(EXCERPTED RECORDS begins)

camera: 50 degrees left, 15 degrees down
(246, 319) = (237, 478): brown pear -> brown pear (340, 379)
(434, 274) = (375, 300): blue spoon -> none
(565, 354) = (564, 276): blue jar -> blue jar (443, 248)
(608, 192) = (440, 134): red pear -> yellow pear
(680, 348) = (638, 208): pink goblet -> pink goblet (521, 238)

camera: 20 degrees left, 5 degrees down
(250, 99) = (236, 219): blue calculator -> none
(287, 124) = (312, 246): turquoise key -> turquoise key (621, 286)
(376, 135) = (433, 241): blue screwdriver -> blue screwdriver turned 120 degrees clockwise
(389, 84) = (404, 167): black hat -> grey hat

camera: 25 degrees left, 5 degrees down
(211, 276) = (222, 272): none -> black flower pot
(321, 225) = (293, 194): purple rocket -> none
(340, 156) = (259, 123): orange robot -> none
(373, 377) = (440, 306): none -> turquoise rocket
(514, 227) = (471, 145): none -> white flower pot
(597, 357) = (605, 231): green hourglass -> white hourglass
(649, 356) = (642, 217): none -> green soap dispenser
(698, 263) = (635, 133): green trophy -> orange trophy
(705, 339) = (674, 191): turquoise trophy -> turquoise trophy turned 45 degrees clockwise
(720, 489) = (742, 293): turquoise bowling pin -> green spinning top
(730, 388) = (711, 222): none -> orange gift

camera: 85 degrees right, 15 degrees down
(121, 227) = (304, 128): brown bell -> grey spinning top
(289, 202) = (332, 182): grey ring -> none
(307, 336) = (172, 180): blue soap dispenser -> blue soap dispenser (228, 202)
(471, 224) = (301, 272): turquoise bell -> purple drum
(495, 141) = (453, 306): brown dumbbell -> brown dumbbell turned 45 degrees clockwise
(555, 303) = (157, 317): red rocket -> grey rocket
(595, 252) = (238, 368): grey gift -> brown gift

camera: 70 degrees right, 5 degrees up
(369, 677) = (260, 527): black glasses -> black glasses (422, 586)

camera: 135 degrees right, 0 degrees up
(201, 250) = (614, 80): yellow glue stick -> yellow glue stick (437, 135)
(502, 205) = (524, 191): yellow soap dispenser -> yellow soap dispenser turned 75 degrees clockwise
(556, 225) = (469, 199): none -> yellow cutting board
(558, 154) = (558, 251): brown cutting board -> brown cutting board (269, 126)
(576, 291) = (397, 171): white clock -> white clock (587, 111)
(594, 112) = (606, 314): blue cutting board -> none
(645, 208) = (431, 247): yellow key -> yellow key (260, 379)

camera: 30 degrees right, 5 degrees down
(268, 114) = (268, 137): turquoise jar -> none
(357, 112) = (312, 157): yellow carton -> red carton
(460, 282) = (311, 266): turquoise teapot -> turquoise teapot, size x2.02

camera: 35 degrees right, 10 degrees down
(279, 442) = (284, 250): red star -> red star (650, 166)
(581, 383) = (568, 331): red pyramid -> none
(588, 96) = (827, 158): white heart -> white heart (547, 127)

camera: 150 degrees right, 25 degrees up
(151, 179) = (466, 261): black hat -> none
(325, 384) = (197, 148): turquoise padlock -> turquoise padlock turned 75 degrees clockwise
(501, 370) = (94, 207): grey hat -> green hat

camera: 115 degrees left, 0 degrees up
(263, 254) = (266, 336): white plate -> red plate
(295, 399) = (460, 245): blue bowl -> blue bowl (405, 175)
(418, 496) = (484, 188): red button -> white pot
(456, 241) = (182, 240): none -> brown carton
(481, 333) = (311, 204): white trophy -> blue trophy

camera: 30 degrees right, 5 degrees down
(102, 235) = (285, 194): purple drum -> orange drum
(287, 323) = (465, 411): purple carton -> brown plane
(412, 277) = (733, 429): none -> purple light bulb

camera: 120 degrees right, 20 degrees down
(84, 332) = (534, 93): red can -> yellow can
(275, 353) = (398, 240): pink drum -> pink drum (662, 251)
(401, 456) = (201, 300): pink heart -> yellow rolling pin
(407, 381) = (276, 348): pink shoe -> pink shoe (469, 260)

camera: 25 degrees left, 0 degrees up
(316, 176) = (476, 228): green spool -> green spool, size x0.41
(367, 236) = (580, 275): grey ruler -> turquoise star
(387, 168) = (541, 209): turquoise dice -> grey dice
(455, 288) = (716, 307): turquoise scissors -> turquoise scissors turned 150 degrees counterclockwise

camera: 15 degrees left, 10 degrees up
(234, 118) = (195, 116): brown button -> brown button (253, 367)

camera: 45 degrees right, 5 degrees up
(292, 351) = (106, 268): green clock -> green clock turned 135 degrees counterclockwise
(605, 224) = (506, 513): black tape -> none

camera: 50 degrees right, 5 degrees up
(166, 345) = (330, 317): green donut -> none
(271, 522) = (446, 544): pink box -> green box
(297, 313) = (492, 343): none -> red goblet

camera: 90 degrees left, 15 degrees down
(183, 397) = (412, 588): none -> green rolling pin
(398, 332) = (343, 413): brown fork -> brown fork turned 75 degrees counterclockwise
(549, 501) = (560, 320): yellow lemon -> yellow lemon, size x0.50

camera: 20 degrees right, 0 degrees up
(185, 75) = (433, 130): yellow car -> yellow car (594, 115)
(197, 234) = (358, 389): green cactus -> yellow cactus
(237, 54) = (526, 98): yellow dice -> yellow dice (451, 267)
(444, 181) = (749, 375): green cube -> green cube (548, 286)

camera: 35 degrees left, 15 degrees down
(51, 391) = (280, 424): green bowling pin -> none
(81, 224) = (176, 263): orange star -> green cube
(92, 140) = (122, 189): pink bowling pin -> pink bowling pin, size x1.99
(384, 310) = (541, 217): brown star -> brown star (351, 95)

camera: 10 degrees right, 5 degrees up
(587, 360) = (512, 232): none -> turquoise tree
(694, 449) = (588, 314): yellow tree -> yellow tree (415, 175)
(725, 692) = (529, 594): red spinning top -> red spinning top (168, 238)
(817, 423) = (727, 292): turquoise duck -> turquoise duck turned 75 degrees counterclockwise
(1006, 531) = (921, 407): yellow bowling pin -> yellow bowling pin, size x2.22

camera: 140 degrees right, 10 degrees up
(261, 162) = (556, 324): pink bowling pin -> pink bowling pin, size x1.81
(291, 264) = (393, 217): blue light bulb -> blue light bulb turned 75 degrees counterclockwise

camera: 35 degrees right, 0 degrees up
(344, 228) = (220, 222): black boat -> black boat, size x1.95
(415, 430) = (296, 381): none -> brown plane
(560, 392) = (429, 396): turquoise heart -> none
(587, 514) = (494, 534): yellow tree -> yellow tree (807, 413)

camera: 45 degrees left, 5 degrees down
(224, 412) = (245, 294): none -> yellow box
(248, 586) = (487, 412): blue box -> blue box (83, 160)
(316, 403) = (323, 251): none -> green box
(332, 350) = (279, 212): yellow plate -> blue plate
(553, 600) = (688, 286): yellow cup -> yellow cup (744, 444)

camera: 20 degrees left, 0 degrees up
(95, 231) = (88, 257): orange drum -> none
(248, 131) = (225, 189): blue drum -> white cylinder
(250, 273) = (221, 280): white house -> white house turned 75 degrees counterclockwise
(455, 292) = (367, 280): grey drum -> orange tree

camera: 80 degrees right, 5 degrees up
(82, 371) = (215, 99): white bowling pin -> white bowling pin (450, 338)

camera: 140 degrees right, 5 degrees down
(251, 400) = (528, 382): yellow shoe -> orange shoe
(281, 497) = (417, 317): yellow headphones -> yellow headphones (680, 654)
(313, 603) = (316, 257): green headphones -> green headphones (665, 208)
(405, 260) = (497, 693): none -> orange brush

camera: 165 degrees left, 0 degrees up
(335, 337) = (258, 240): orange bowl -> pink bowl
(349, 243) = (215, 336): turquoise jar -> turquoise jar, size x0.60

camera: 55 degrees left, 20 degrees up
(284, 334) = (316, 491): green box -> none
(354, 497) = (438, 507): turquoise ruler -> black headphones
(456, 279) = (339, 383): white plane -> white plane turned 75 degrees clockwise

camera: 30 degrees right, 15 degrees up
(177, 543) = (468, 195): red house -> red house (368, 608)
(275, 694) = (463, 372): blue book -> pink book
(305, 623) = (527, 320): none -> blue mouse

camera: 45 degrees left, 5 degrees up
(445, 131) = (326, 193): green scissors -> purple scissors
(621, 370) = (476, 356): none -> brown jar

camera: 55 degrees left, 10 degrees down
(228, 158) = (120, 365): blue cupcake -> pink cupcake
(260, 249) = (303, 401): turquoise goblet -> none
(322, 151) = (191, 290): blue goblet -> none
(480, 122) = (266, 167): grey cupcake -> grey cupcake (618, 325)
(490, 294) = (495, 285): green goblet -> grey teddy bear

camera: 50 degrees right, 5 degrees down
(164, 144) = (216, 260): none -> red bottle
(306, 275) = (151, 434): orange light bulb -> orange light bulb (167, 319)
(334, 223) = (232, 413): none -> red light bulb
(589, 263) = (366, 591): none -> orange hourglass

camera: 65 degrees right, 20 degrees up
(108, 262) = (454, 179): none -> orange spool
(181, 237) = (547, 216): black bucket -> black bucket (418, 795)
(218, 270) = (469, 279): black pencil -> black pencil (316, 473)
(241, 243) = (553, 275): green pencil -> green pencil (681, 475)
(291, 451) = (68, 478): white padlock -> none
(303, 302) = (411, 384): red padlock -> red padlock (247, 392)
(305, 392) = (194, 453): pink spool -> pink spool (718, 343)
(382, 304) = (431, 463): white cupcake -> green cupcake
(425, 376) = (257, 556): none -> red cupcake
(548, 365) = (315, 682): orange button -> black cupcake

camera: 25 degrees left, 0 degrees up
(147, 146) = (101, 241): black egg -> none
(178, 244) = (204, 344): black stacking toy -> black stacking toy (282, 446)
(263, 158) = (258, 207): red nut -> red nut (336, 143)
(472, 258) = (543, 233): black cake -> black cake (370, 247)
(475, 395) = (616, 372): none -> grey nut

(EXCERPTED RECORDS ends)

## TASK PROMPT
Having output the line that contains "(289, 202) = (332, 182): grey ring -> none", stop. Every line before it, back to the first line of the data, must be reproduced exactly.

## ANSWER AREA
camera: 50 degrees left, 15 degrees down
(246, 319) = (237, 478): brown pear -> brown pear (340, 379)
(434, 274) = (375, 300): blue spoon -> none
(565, 354) = (564, 276): blue jar -> blue jar (443, 248)
(608, 192) = (440, 134): red pear -> yellow pear
(680, 348) = (638, 208): pink goblet -> pink goblet (521, 238)

camera: 20 degrees left, 5 degrees down
(250, 99) = (236, 219): blue calculator -> none
(287, 124) = (312, 246): turquoise key -> turquoise key (621, 286)
(376, 135) = (433, 241): blue screwdriver -> blue screwdriver turned 120 degrees clockwise
(389, 84) = (404, 167): black hat -> grey hat

camera: 25 degrees left, 5 degrees down
(211, 276) = (222, 272): none -> black flower pot
(321, 225) = (293, 194): purple rocket -> none
(340, 156) = (259, 123): orange robot -> none
(373, 377) = (440, 306): none -> turquoise rocket
(514, 227) = (471, 145): none -> white flower pot
(597, 357) = (605, 231): green hourglass -> white hourglass
(649, 356) = (642, 217): none -> green soap dispenser
(698, 263) = (635, 133): green trophy -> orange trophy
(705, 339) = (674, 191): turquoise trophy -> turquoise trophy turned 45 degrees clockwise
(720, 489) = (742, 293): turquoise bowling pin -> green spinning top
(730, 388) = (711, 222): none -> orange gift

camera: 85 degrees right, 15 degrees down
(121, 227) = (304, 128): brown bell -> grey spinning top
(289, 202) = (332, 182): grey ring -> none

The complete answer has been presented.